* [Brief]: Lines with "changed" in them are to be located in the listing below and copied.

Start of Provided data

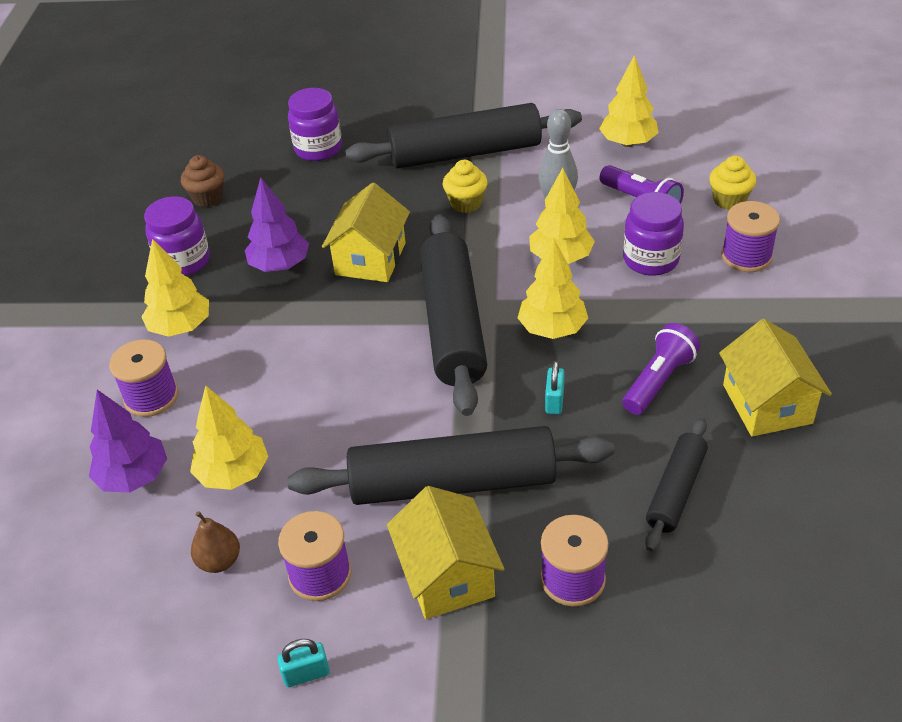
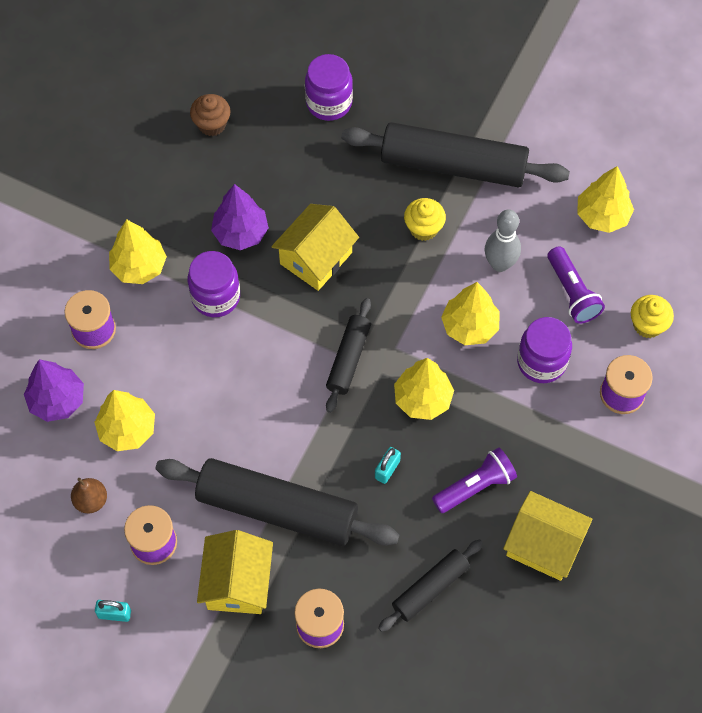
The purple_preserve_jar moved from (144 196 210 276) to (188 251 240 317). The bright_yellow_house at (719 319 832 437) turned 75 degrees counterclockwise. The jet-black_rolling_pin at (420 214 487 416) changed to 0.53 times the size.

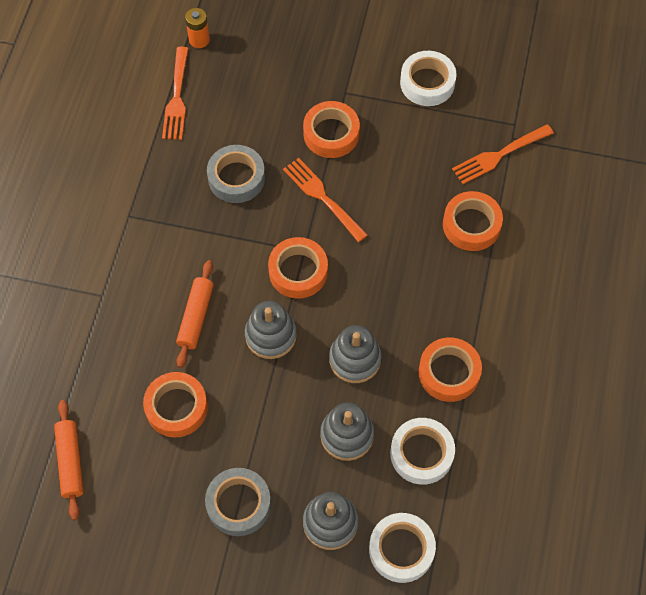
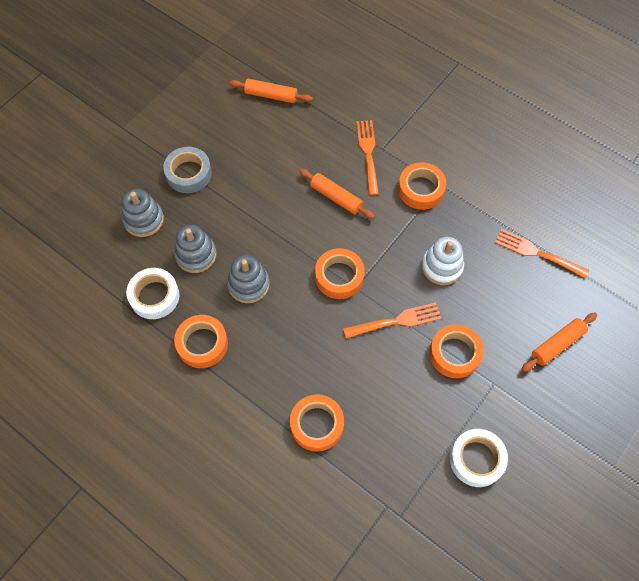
The orange-coloured_power_cell at (185 8 210 48) disappeared. The gray_ring_stacker at (245 301 297 359) disappeared. The snow-white_sticky_tape at (369 513 436 583) disappeared. The orange-coloured_rolling_pin at (522 313 597 372) appeared. The orange-coloured_sticky_tape moved from (143 372 208 437) to (398 162 446 210). The orange-coloured_dinner_fork moved from (452 124 554 184) to (356 120 379 195). The gray_sticky_tape at (207 145 265 203) was replaced by the snow-white_ring_stacker at (422 237 464 285).

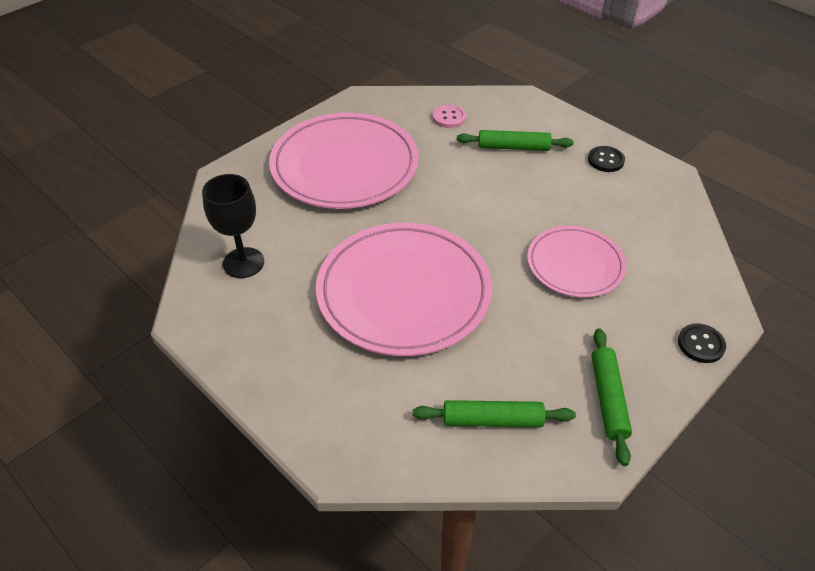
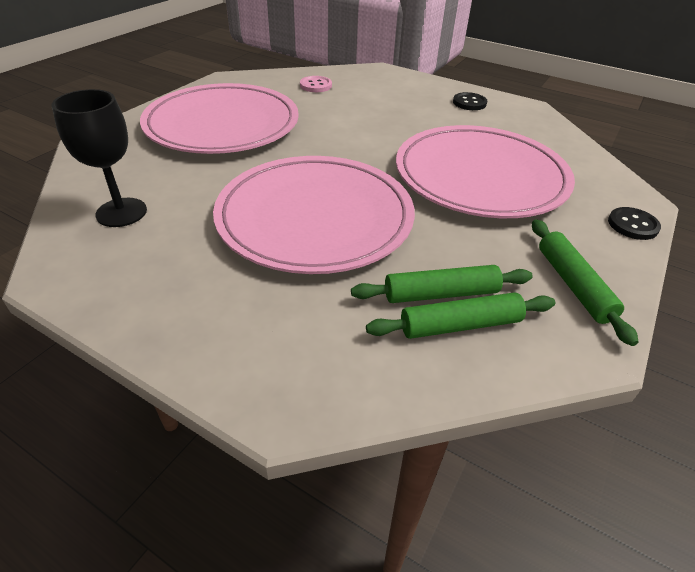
The emerald_rolling_pin moved from (457 130 573 151) to (351 265 533 303). The rose-pink_dinner_plate at (527 226 626 298) changed to 1.73 times the size.

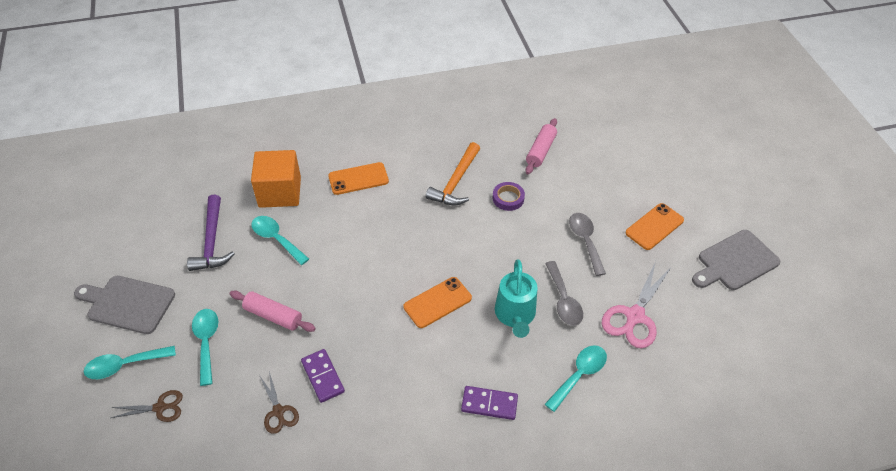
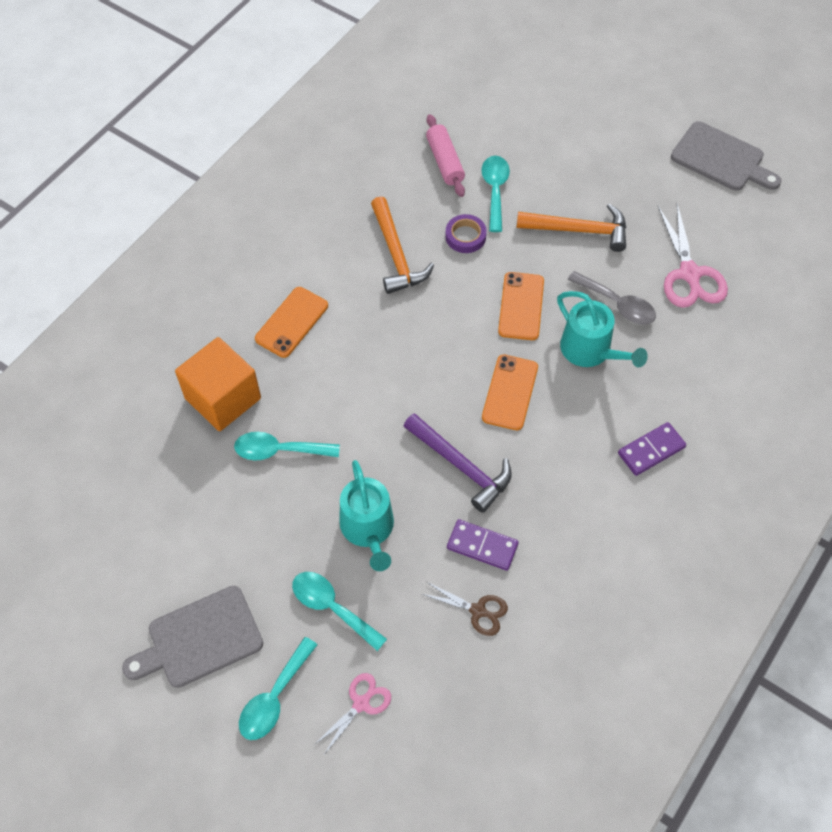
The purple_carpenter's_hammer moved from (187 195 235 271) to (404 413 512 513). The aqua_tablespoon moved from (545 345 607 412) to (481 156 510 232). The orange-coloured_mobile_phone moved from (626 203 684 250) to (498 272 544 340). The rose-pink_rolling_pin at (230 290 316 332) was replaced by the aqua_watering_can at (340 460 394 571). The gray_tablespoon at (569 213 606 276) was replaced by the orange-coloured_carpenter's_hammer at (517 204 626 252). The dark_brown_shears at (111 390 183 422) became the rose-pink_shears at (314 673 391 755). The gray_chopping_board at (692 230 780 290) turned 75 degrees counterclockwise.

End of Provided data

* [Written solution]:
The purple_preserve_jar moved from (144 196 210 276) to (188 251 240 317). The bright_yellow_house at (719 319 832 437) turned 75 degrees counterclockwise. The jet-black_rolling_pin at (420 214 487 416) changed to 0.53 times the size.
The emerald_rolling_pin moved from (457 130 573 151) to (351 265 533 303). The rose-pink_dinner_plate at (527 226 626 298) changed to 1.73 times the size.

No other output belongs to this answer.